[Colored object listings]
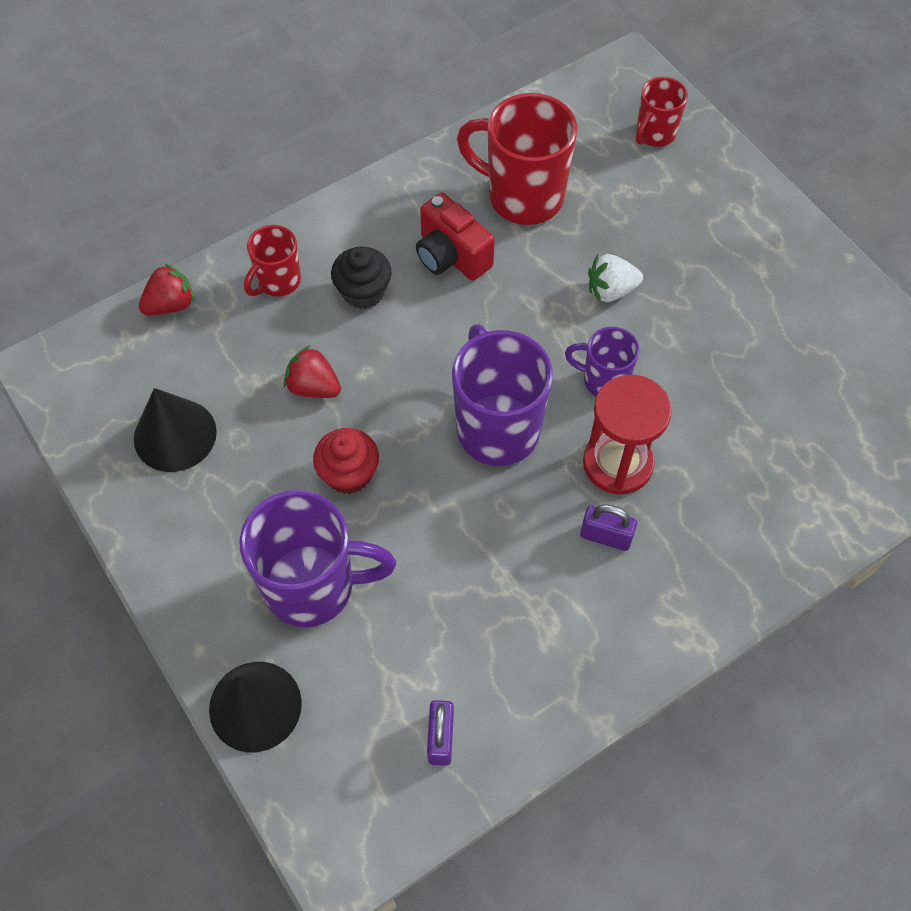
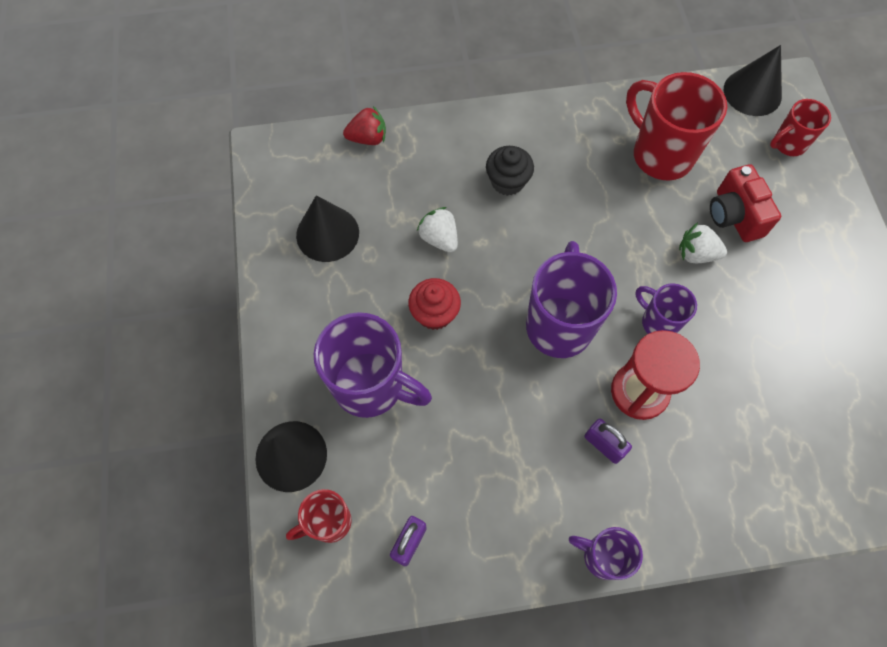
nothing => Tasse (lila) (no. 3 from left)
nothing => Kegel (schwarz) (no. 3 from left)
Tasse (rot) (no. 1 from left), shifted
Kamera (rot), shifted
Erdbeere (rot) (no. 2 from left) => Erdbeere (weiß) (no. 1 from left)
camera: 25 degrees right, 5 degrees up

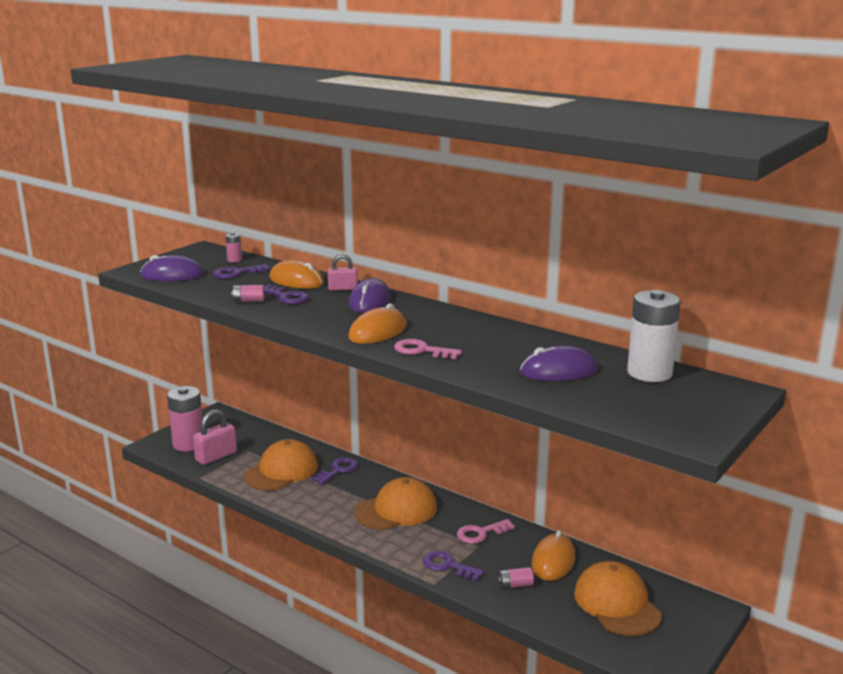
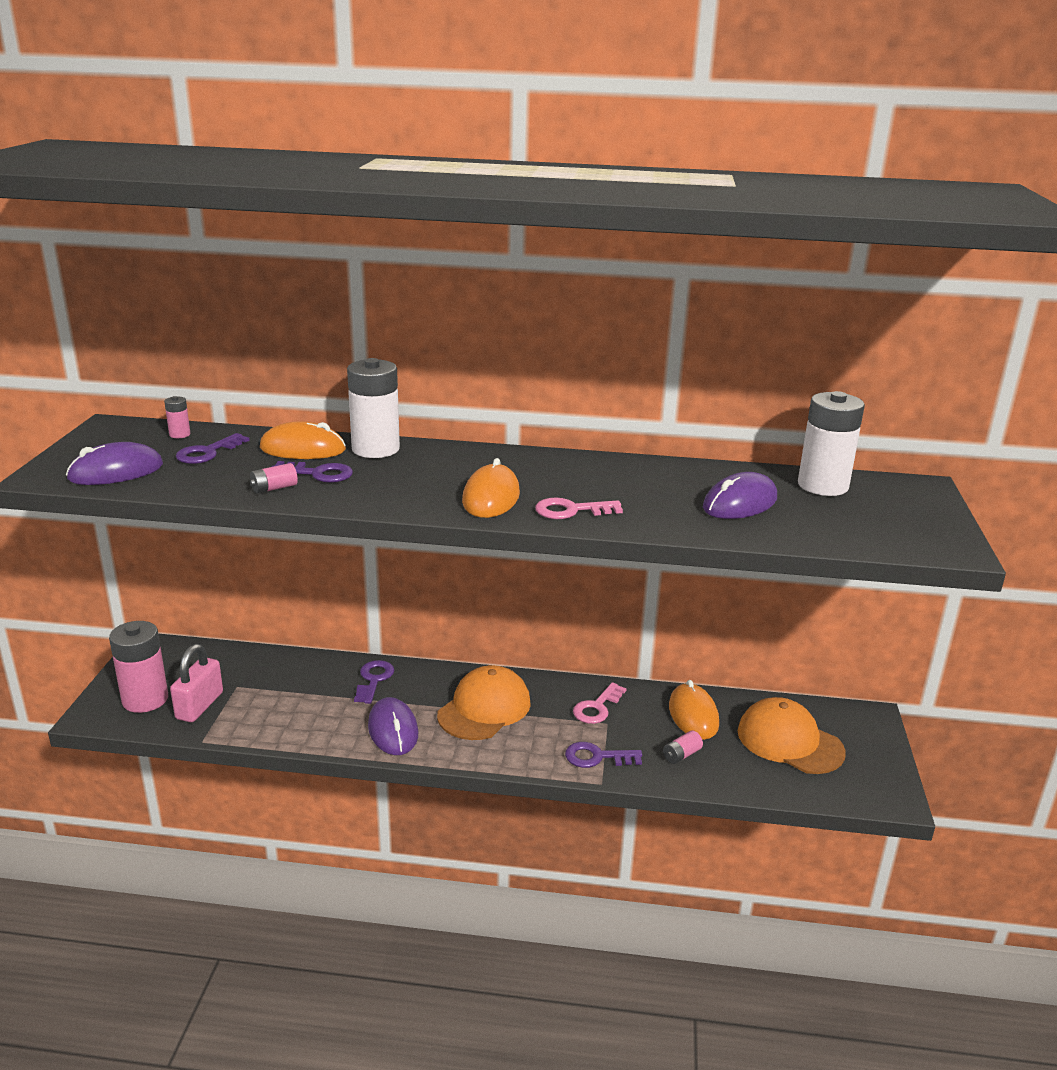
Kappe (orange) (no. 1 from left) => nothing
Computermaus (lila) (no. 2 from left), shifted
Vorhängeschloss (rosa) (no. 2 from left) => Batterie (weiß) (no. 1 from left)
camera: 30 degrees left, 5 degrees up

■ **Your task**: Only the pictures stay out; the rest of the entries above must be written out exactly.

■ **Exercise response**:
nothing => Tasse (lila) (no. 3 from left)
nothing => Kegel (schwarz) (no. 3 from left)
Tasse (rot) (no. 1 from left), shifted
Kamera (rot), shifted
Erdbeere (rot) (no. 2 from left) => Erdbeere (weiß) (no. 1 from left)
camera: 25 degrees right, 5 degrees up

Kappe (orange) (no. 1 from left) => nothing
Computermaus (lila) (no. 2 from left), shifted
Vorhängeschloss (rosa) (no. 2 from left) => Batterie (weiß) (no. 1 from left)
camera: 30 degrees left, 5 degrees up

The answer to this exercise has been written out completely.